Entries shown:
=== Section Start ===

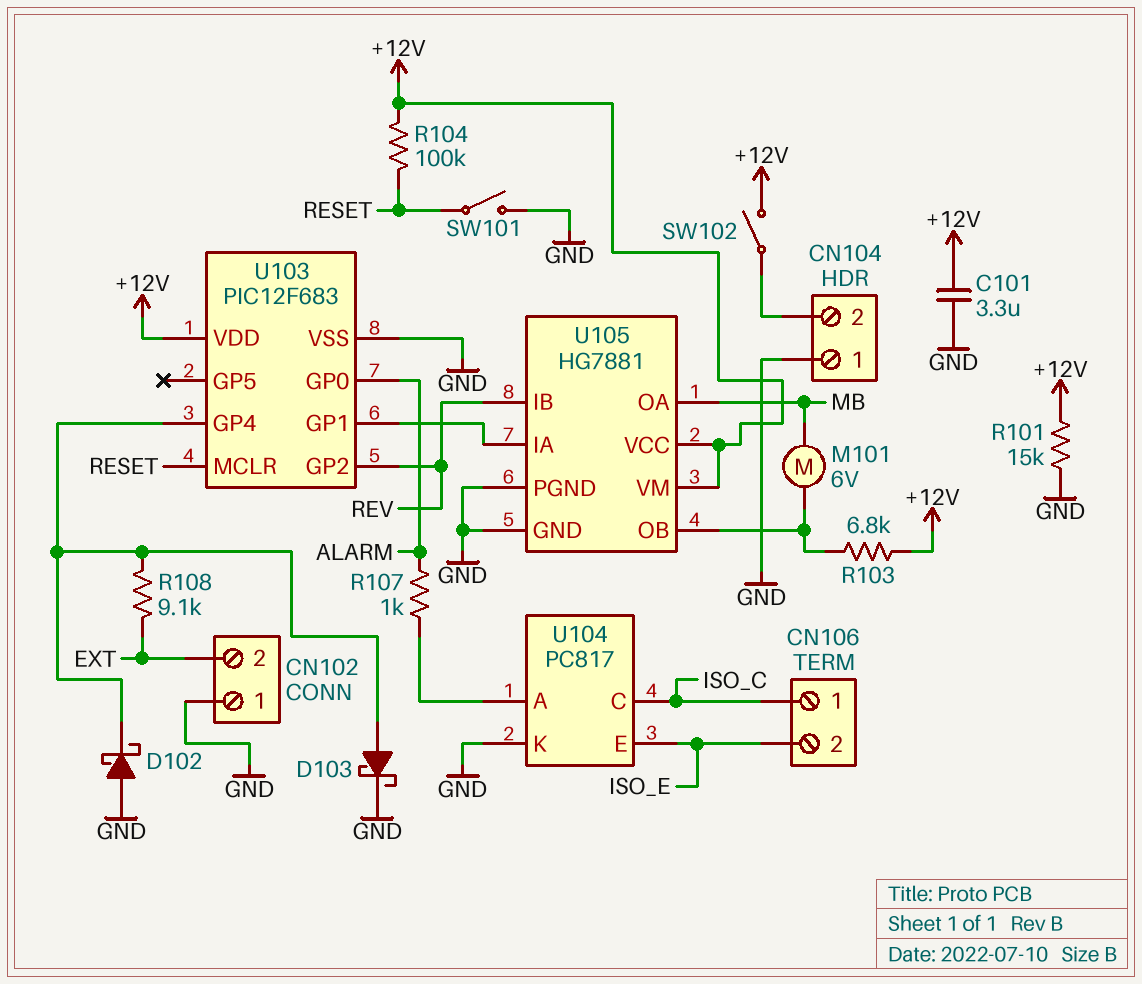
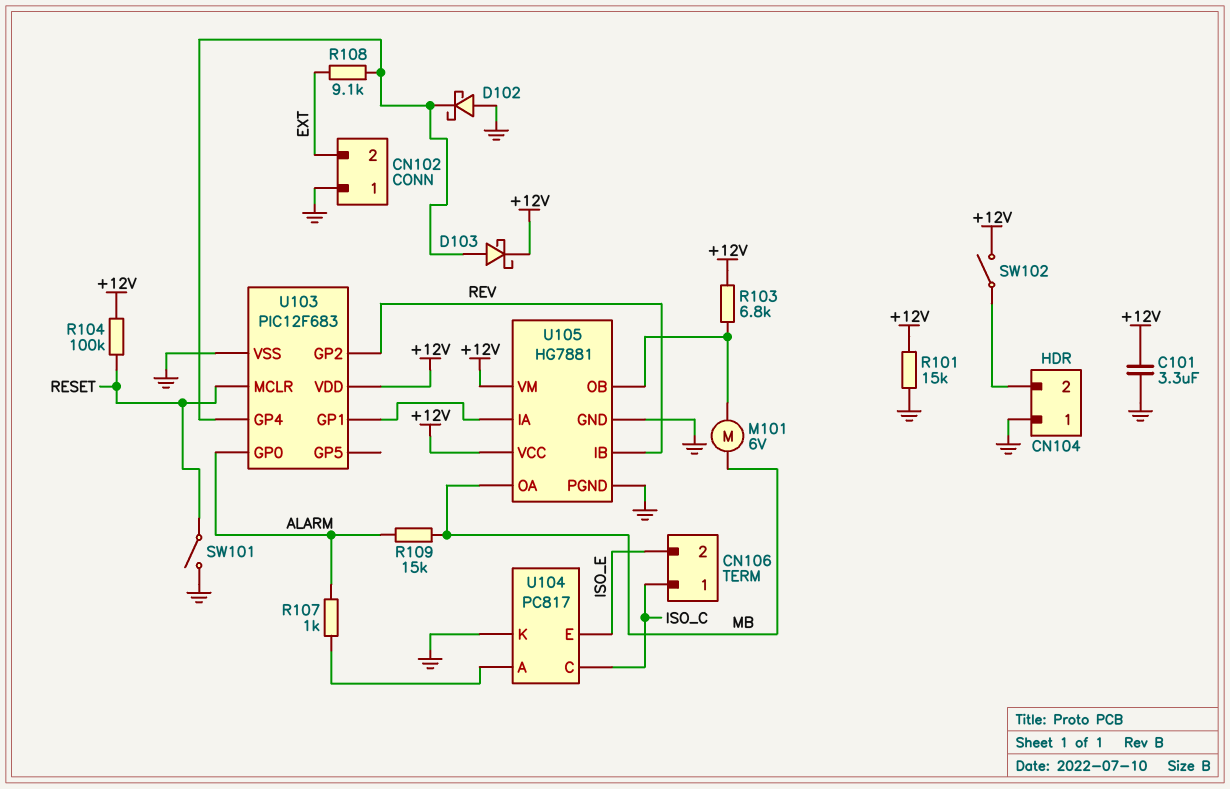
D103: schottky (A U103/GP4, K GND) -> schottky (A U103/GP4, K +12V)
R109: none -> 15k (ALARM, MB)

=== Section End ===
=== Section Start ===

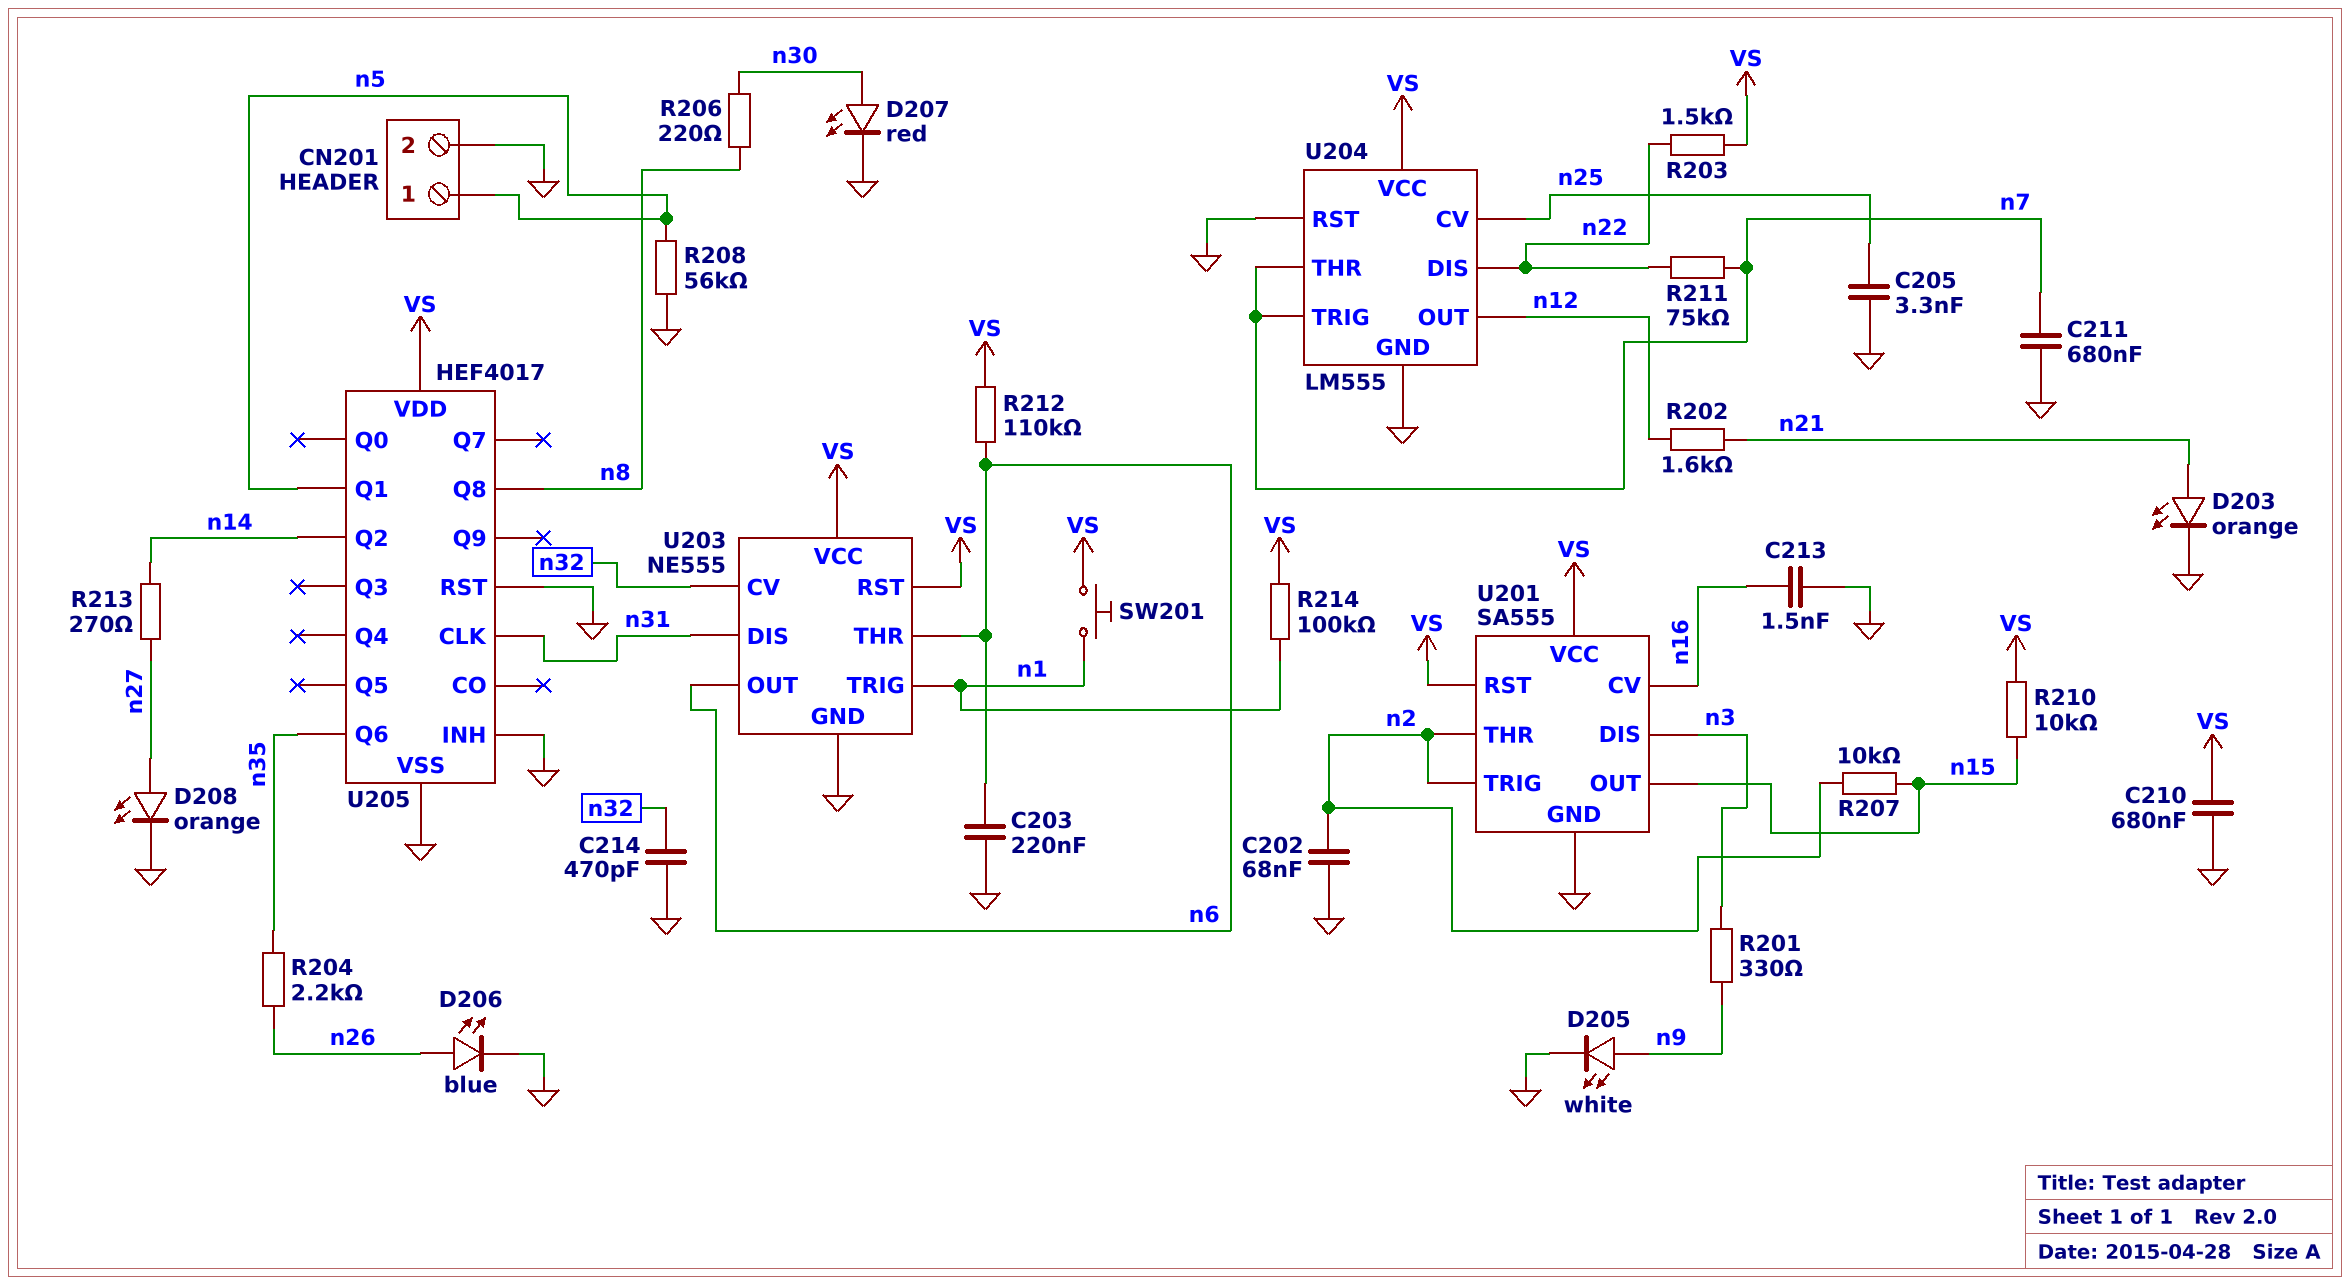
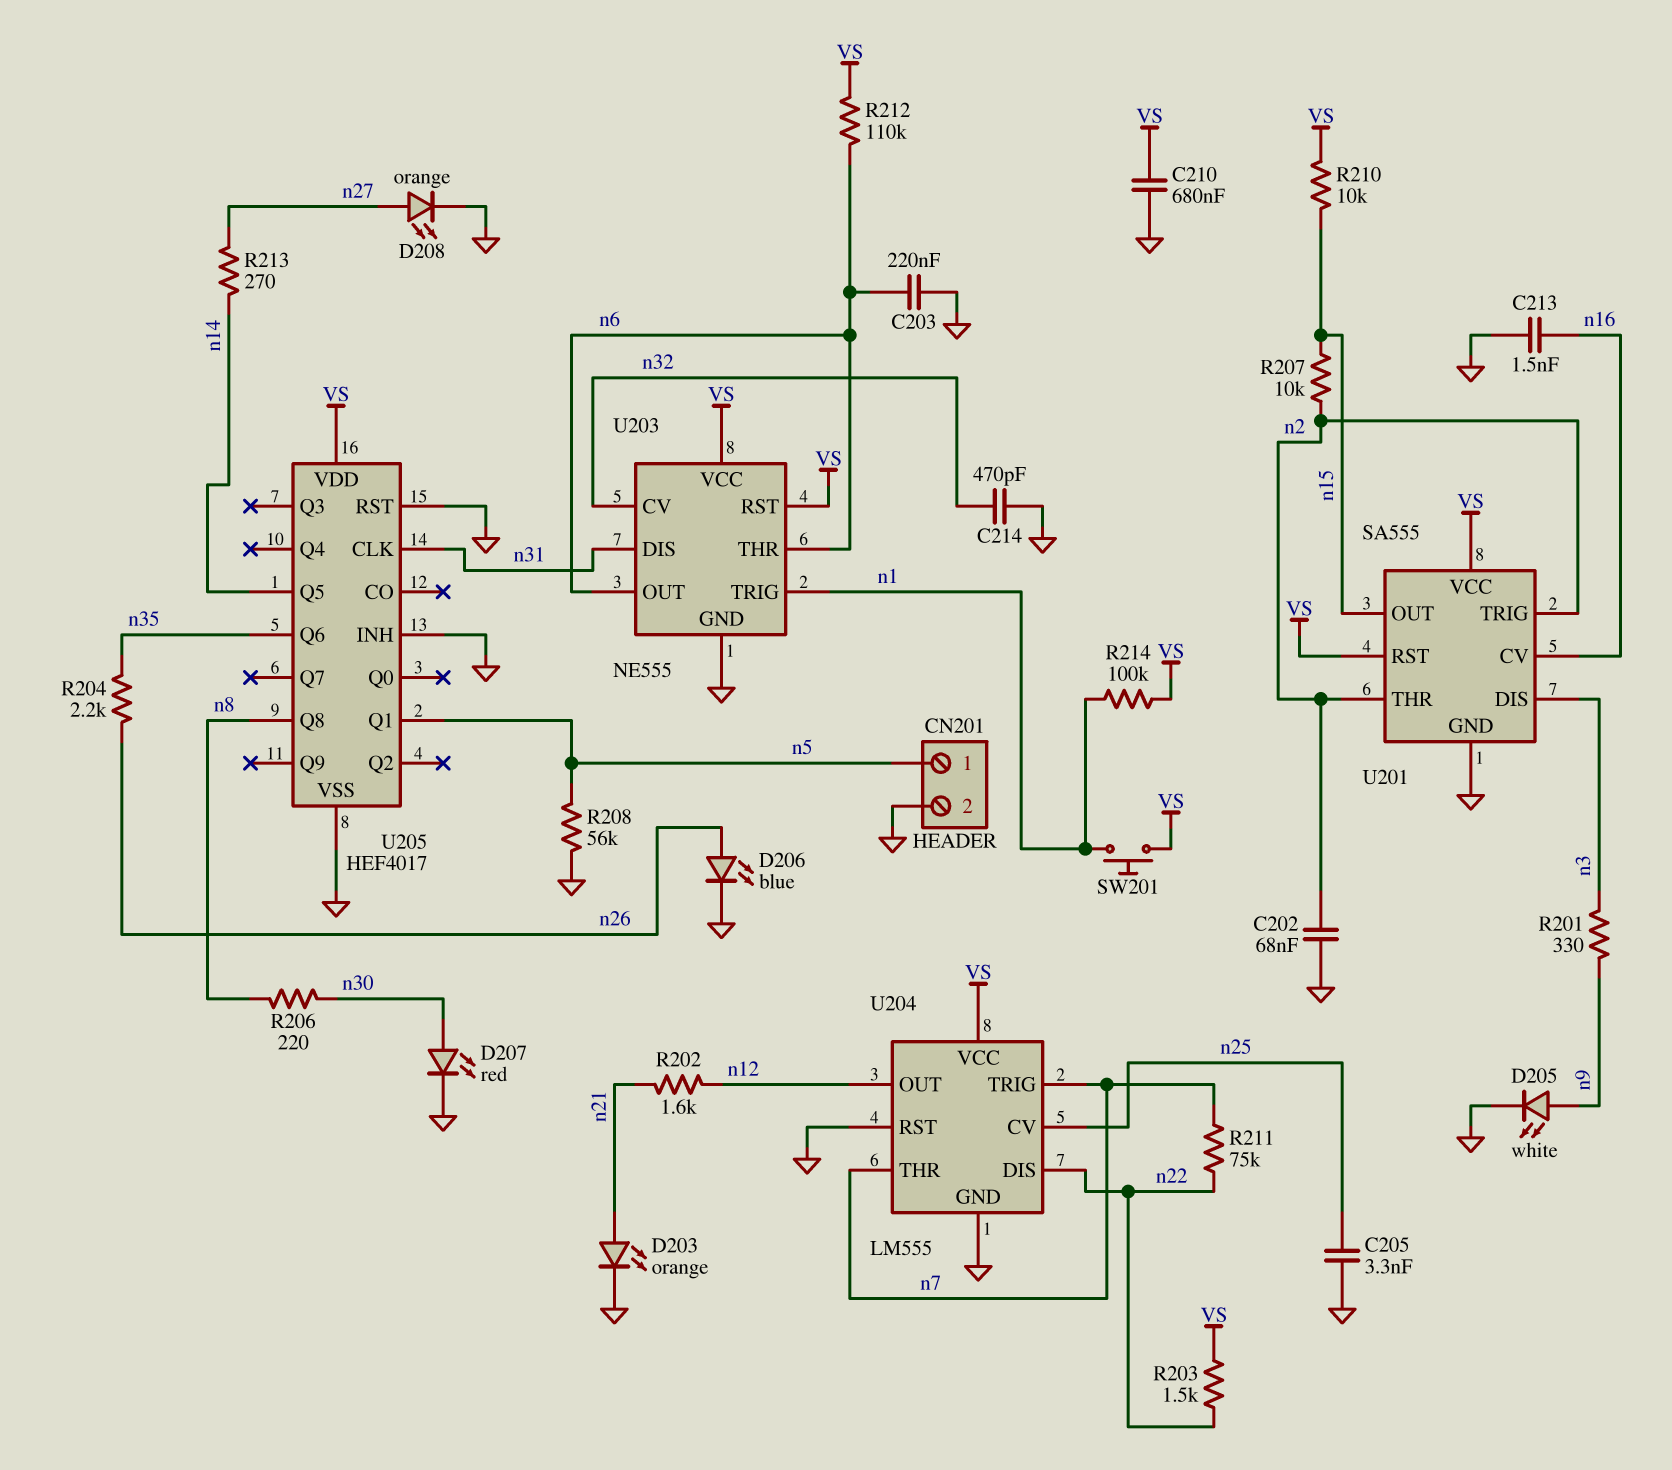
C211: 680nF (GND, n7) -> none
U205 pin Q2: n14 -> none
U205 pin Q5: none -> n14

=== Section End ===
=== Section Start ===

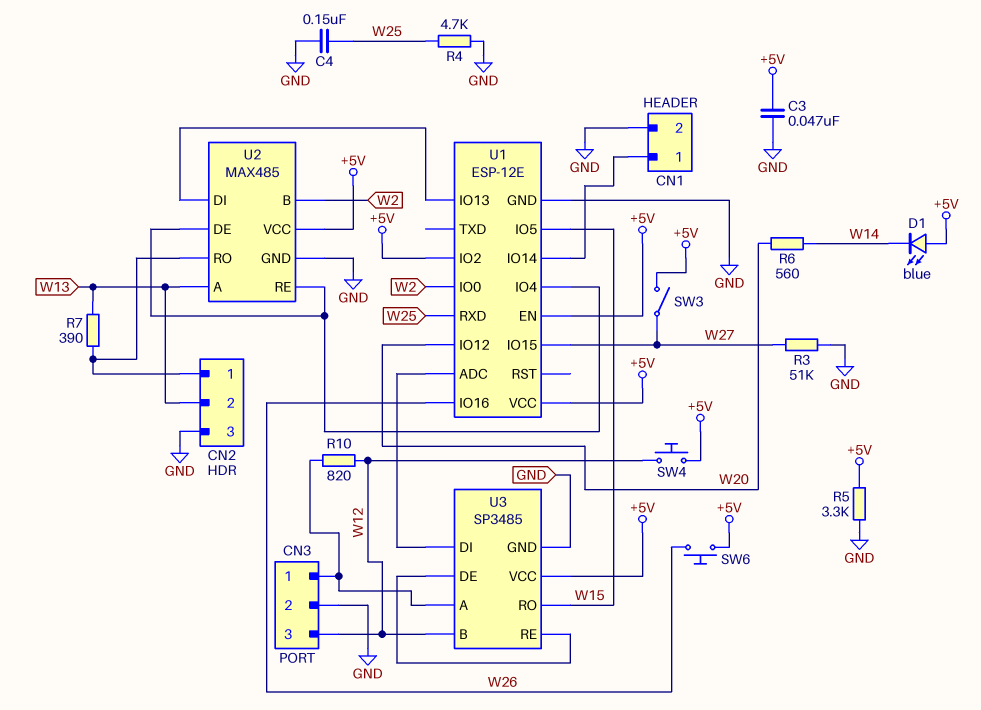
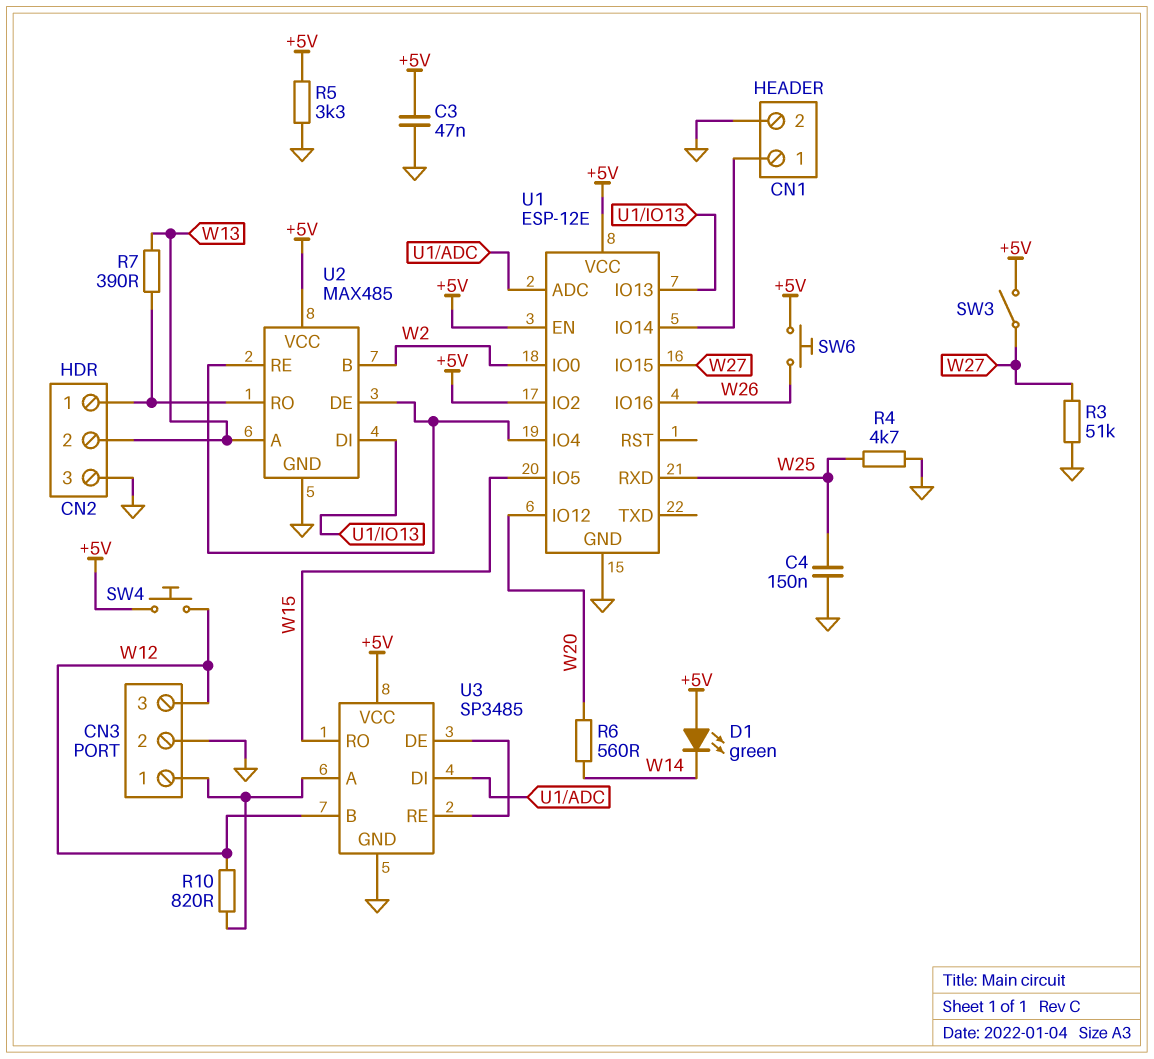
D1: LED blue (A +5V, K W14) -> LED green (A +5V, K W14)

=== Section End ===

Required work: Keeping every character as it is, restate the lines above that run from the line with "D103: schottky (A" through the line with "R109: none -> 15k (ALARM, MB)", both included, and nothing else.

Reply to the task:
D103: schottky (A U103/GP4, K GND) -> schottky (A U103/GP4, K +12V)
R109: none -> 15k (ALARM, MB)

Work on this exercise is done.